▶ _What you have to do_:
Write every record out again exactly as given.

(Records from a data source)
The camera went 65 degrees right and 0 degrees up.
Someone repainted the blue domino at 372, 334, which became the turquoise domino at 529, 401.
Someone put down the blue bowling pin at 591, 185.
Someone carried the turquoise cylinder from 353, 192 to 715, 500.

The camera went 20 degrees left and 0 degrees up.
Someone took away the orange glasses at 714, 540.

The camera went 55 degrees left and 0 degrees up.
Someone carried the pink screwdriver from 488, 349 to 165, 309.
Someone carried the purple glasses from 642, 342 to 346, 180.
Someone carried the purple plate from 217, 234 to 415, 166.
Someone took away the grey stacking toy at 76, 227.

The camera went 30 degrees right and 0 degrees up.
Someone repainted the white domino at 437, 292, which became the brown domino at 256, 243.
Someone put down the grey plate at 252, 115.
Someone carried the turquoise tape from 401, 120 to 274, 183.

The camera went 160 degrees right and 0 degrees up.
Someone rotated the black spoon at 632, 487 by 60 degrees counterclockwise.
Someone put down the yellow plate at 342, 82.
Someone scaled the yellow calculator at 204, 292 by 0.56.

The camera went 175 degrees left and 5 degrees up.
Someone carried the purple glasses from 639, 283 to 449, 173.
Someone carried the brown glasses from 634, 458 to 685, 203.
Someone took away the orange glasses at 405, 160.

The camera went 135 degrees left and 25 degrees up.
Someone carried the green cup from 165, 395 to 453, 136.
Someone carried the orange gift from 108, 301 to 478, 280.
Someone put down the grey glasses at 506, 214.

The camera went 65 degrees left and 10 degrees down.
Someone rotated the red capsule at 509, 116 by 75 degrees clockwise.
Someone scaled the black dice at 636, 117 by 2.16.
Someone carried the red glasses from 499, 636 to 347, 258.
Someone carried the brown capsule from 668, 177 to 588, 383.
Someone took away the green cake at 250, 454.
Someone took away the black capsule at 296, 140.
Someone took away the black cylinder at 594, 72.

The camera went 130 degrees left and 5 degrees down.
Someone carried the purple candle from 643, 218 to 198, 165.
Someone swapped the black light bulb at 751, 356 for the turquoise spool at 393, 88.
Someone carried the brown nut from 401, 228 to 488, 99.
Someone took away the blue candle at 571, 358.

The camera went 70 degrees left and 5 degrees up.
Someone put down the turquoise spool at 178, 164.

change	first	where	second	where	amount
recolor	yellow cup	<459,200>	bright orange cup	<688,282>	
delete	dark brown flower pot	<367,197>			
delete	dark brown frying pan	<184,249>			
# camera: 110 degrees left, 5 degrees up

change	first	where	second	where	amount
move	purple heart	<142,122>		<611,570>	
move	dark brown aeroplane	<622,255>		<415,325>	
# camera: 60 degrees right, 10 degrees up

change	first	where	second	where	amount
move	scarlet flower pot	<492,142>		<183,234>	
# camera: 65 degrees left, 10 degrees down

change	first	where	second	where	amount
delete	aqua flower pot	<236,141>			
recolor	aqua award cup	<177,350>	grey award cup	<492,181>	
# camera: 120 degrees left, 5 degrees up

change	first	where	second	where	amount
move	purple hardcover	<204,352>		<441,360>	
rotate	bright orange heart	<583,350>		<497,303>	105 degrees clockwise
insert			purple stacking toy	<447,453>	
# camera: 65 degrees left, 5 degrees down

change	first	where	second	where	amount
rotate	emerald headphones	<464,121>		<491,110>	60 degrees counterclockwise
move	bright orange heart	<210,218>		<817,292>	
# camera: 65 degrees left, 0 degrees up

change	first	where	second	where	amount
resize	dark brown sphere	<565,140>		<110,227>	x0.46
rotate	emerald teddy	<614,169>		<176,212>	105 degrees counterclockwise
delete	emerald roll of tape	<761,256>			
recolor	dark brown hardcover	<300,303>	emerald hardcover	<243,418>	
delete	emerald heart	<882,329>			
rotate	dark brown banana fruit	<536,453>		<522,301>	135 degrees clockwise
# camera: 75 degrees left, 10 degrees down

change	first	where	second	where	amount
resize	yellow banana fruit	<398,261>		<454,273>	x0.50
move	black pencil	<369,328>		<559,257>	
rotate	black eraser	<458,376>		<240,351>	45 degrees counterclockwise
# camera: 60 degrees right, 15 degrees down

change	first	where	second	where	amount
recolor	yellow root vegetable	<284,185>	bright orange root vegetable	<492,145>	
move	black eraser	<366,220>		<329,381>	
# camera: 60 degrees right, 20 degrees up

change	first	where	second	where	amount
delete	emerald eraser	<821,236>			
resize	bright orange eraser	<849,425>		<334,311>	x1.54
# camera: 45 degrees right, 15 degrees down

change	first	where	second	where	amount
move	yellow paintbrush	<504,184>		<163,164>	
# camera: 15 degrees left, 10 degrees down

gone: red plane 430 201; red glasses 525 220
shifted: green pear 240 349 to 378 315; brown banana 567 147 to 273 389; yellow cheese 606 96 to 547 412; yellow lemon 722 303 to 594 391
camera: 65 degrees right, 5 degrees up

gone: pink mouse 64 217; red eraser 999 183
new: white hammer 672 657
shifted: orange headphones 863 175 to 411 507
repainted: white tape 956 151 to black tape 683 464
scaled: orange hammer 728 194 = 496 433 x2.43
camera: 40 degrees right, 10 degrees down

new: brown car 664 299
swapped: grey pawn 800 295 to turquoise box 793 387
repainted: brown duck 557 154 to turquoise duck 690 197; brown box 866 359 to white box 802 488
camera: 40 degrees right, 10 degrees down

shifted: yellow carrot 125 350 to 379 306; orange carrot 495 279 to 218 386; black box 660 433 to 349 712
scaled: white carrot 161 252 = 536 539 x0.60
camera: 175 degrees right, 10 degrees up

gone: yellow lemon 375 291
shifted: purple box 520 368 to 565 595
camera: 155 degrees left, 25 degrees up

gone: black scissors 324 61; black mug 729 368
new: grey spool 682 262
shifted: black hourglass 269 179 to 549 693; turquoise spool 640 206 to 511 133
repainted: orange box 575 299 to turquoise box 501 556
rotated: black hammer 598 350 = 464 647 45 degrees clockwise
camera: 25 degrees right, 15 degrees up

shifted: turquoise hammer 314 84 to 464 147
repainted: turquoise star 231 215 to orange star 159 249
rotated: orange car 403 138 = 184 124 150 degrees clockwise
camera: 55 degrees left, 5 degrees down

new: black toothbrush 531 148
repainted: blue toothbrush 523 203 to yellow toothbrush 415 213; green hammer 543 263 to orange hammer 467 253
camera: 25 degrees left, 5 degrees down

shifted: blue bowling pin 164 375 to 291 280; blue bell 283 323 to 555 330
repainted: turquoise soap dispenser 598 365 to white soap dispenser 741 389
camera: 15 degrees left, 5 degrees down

▶ _Solution for this problem_:
The camera went 65 degrees right and 0 degrees up.
Someone repainted the blue domino at 372, 334, which became the turquoise domino at 529, 401.
Someone put down the blue bowling pin at 591, 185.
Someone carried the turquoise cylinder from 353, 192 to 715, 500.

The camera went 20 degrees left and 0 degrees up.
Someone took away the orange glasses at 714, 540.

The camera went 55 degrees left and 0 degrees up.
Someone carried the pink screwdriver from 488, 349 to 165, 309.
Someone carried the purple glasses from 642, 342 to 346, 180.
Someone carried the purple plate from 217, 234 to 415, 166.
Someone took away the grey stacking toy at 76, 227.

The camera went 30 degrees right and 0 degrees up.
Someone repainted the white domino at 437, 292, which became the brown domino at 256, 243.
Someone put down the grey plate at 252, 115.
Someone carried the turquoise tape from 401, 120 to 274, 183.

The camera went 160 degrees right and 0 degrees up.
Someone rotated the black spoon at 632, 487 by 60 degrees counterclockwise.
Someone put down the yellow plate at 342, 82.
Someone scaled the yellow calculator at 204, 292 by 0.56.

The camera went 175 degrees left and 5 degrees up.
Someone carried the purple glasses from 639, 283 to 449, 173.
Someone carried the brown glasses from 634, 458 to 685, 203.
Someone took away the orange glasses at 405, 160.

The camera went 135 degrees left and 25 degrees up.
Someone carried the green cup from 165, 395 to 453, 136.
Someone carried the orange gift from 108, 301 to 478, 280.
Someone put down the grey glasses at 506, 214.

The camera went 65 degrees left and 10 degrees down.
Someone rotated the red capsule at 509, 116 by 75 degrees clockwise.
Someone scaled the black dice at 636, 117 by 2.16.
Someone carried the red glasses from 499, 636 to 347, 258.
Someone carried the brown capsule from 668, 177 to 588, 383.
Someone took away the green cake at 250, 454.
Someone took away the black capsule at 296, 140.
Someone took away the black cylinder at 594, 72.

The camera went 130 degrees left and 5 degrees down.
Someone carried the purple candle from 643, 218 to 198, 165.
Someone swapped the black light bulb at 751, 356 for the turquoise spool at 393, 88.
Someone carried the brown nut from 401, 228 to 488, 99.
Someone took away the blue candle at 571, 358.

The camera went 70 degrees left and 5 degrees up.
Someone put down the turquoise spool at 178, 164.

change	first	where	second	where	amount
recolor	yellow cup	<459,200>	bright orange cup	<688,282>	
delete	dark brown flower pot	<367,197>			
delete	dark brown frying pan	<184,249>			
# camera: 110 degrees left, 5 degrees up

change	first	where	second	where	amount
move	purple heart	<142,122>		<611,570>	
move	dark brown aeroplane	<622,255>		<415,325>	
# camera: 60 degrees right, 10 degrees up

change	first	where	second	where	amount
move	scarlet flower pot	<492,142>		<183,234>	
# camera: 65 degrees left, 10 degrees down

change	first	where	second	where	amount
delete	aqua flower pot	<236,141>			
recolor	aqua award cup	<177,350>	grey award cup	<492,181>	
# camera: 120 degrees left, 5 degrees up

change	first	where	second	where	amount
move	purple hardcover	<204,352>		<441,360>	
rotate	bright orange heart	<583,350>		<497,303>	105 degrees clockwise
insert			purple stacking toy	<447,453>	
# camera: 65 degrees left, 5 degrees down

change	first	where	second	where	amount
rotate	emerald headphones	<464,121>		<491,110>	60 degrees counterclockwise
move	bright orange heart	<210,218>		<817,292>	
# camera: 65 degrees left, 0 degrees up

change	first	where	second	where	amount
resize	dark brown sphere	<565,140>		<110,227>	x0.46
rotate	emerald teddy	<614,169>		<176,212>	105 degrees counterclockwise
delete	emerald roll of tape	<761,256>			
recolor	dark brown hardcover	<300,303>	emerald hardcover	<243,418>	
delete	emerald heart	<882,329>			
rotate	dark brown banana fruit	<536,453>		<522,301>	135 degrees clockwise
# camera: 75 degrees left, 10 degrees down

change	first	where	second	where	amount
resize	yellow banana fruit	<398,261>		<454,273>	x0.50
move	black pencil	<369,328>		<559,257>	
rotate	black eraser	<458,376>		<240,351>	45 degrees counterclockwise
# camera: 60 degrees right, 15 degrees down

change	first	where	second	where	amount
recolor	yellow root vegetable	<284,185>	bright orange root vegetable	<492,145>	
move	black eraser	<366,220>		<329,381>	
# camera: 60 degrees right, 20 degrees up

change	first	where	second	where	amount
delete	emerald eraser	<821,236>			
resize	bright orange eraser	<849,425>		<334,311>	x1.54
# camera: 45 degrees right, 15 degrees down

change	first	where	second	where	amount
move	yellow paintbrush	<504,184>		<163,164>	
# camera: 15 degrees left, 10 degrees down

gone: red plane 430 201; red glasses 525 220
shifted: green pear 240 349 to 378 315; brown banana 567 147 to 273 389; yellow cheese 606 96 to 547 412; yellow lemon 722 303 to 594 391
camera: 65 degrees right, 5 degrees up

gone: pink mouse 64 217; red eraser 999 183
new: white hammer 672 657
shifted: orange headphones 863 175 to 411 507
repainted: white tape 956 151 to black tape 683 464
scaled: orange hammer 728 194 = 496 433 x2.43
camera: 40 degrees right, 10 degrees down

new: brown car 664 299
swapped: grey pawn 800 295 to turquoise box 793 387
repainted: brown duck 557 154 to turquoise duck 690 197; brown box 866 359 to white box 802 488
camera: 40 degrees right, 10 degrees down

shifted: yellow carrot 125 350 to 379 306; orange carrot 495 279 to 218 386; black box 660 433 to 349 712
scaled: white carrot 161 252 = 536 539 x0.60
camera: 175 degrees right, 10 degrees up

gone: yellow lemon 375 291
shifted: purple box 520 368 to 565 595
camera: 155 degrees left, 25 degrees up

gone: black scissors 324 61; black mug 729 368
new: grey spool 682 262
shifted: black hourglass 269 179 to 549 693; turquoise spool 640 206 to 511 133
repainted: orange box 575 299 to turquoise box 501 556
rotated: black hammer 598 350 = 464 647 45 degrees clockwise
camera: 25 degrees right, 15 degrees up

shifted: turquoise hammer 314 84 to 464 147
repainted: turquoise star 231 215 to orange star 159 249
rotated: orange car 403 138 = 184 124 150 degrees clockwise
camera: 55 degrees left, 5 degrees down

new: black toothbrush 531 148
repainted: blue toothbrush 523 203 to yellow toothbrush 415 213; green hammer 543 263 to orange hammer 467 253
camera: 25 degrees left, 5 degrees down

shifted: blue bowling pin 164 375 to 291 280; blue bell 283 323 to 555 330
repainted: turquoise soap dispenser 598 365 to white soap dispenser 741 389
camera: 15 degrees left, 5 degrees down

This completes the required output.